(GIVEN RECORDS Opens)

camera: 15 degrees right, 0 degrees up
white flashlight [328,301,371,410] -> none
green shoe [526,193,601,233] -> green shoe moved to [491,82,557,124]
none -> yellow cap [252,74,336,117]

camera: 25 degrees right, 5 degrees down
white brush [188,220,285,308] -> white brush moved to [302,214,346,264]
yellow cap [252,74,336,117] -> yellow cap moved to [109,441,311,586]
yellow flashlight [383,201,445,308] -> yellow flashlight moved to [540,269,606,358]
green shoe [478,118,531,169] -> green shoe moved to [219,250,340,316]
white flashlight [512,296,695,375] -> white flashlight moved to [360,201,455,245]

(GIVEN RECORDS Closes)
(GIVEN RECORDS Opens)

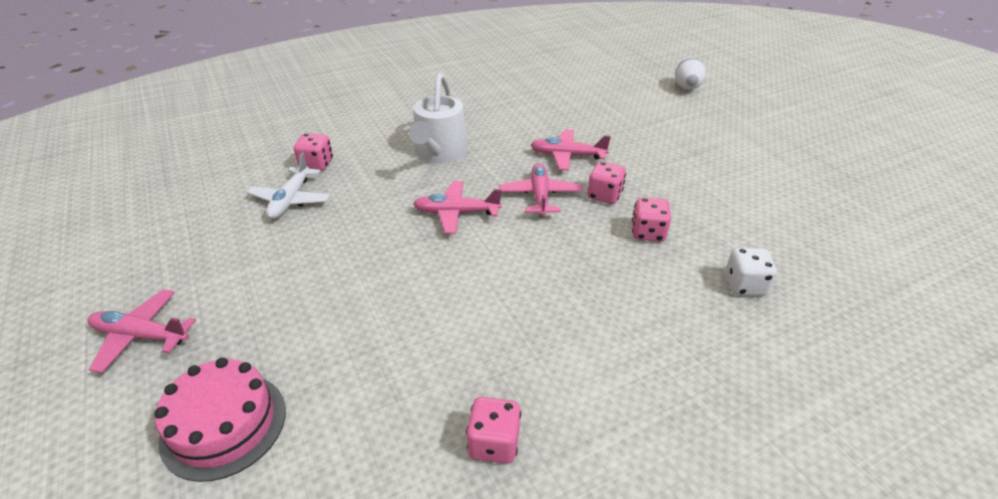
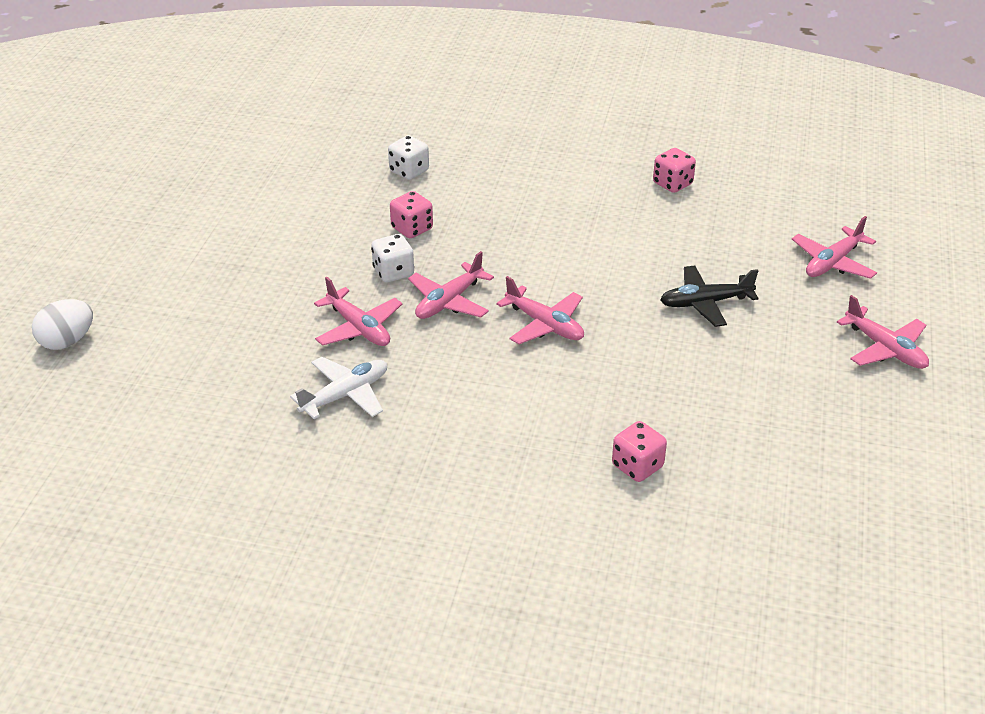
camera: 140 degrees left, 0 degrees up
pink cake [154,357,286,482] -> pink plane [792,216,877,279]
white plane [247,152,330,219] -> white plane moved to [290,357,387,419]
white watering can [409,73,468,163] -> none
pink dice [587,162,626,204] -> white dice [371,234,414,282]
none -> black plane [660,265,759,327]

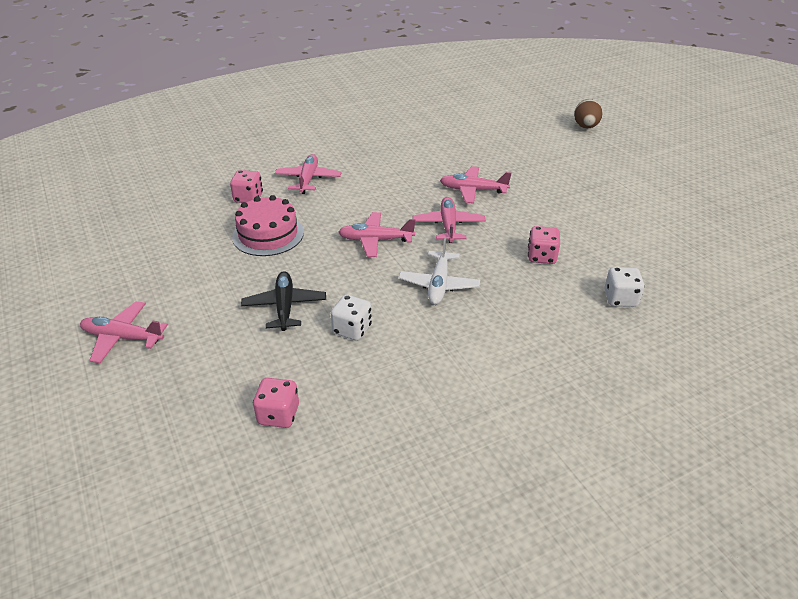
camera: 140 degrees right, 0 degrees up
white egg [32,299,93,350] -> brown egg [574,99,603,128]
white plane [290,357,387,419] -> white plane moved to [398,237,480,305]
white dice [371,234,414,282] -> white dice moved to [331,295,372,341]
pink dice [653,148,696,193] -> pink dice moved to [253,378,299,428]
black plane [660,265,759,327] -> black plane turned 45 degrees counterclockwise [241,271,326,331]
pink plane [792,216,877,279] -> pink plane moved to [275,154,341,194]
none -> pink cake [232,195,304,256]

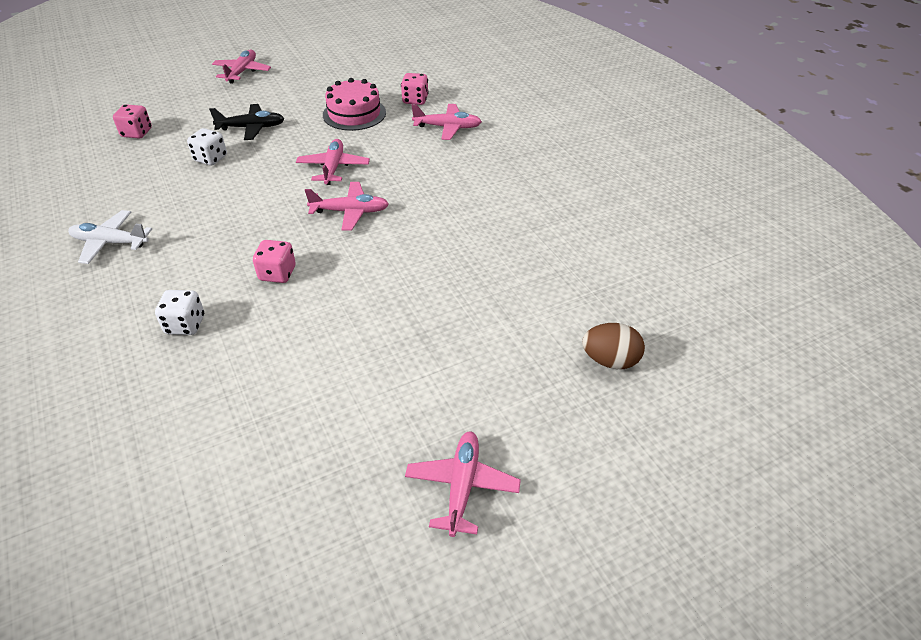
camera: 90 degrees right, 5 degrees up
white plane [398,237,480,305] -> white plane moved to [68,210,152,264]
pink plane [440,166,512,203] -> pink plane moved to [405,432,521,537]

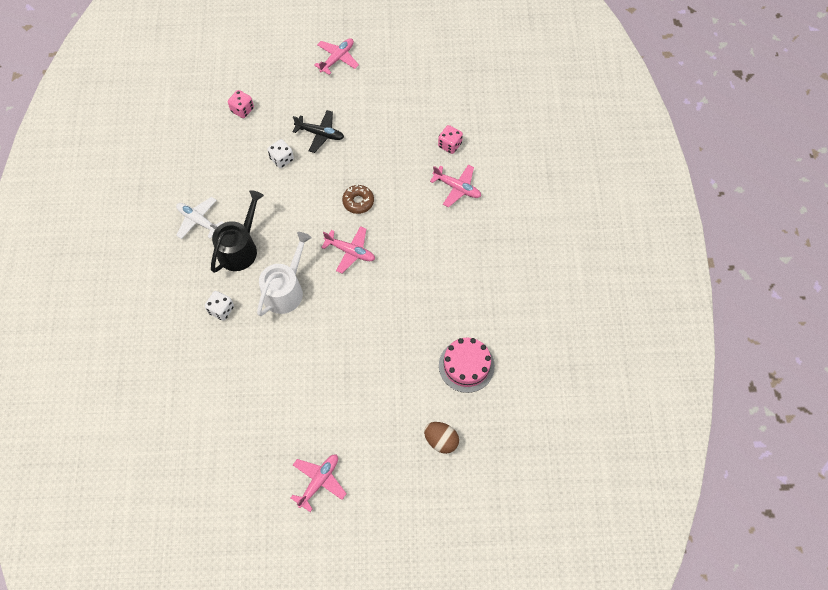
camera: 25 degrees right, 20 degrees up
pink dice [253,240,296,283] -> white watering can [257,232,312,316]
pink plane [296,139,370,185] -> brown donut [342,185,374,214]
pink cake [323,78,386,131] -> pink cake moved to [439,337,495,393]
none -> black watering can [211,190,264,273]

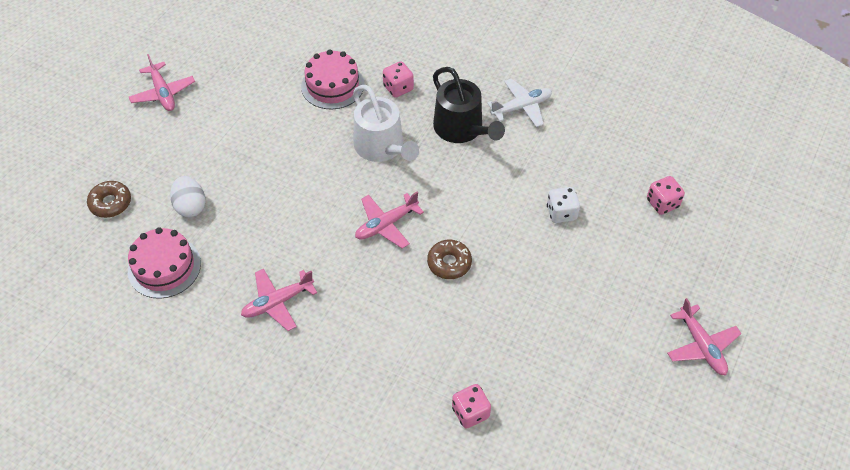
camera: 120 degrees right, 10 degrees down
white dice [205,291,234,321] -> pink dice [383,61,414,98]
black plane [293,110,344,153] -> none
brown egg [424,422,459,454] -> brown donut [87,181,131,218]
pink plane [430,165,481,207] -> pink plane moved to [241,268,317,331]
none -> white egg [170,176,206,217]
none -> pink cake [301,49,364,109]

(GIVEN RECORDS Closes)

(REQUIRED ACTION):
All lines of the records above with the word "brown" in them are to be copied.

(SOLVED PROBLEM):
white egg [32,299,93,350] -> brown egg [574,99,603,128]
pink plane [296,139,370,185] -> brown donut [342,185,374,214]
brown egg [424,422,459,454] -> brown donut [87,181,131,218]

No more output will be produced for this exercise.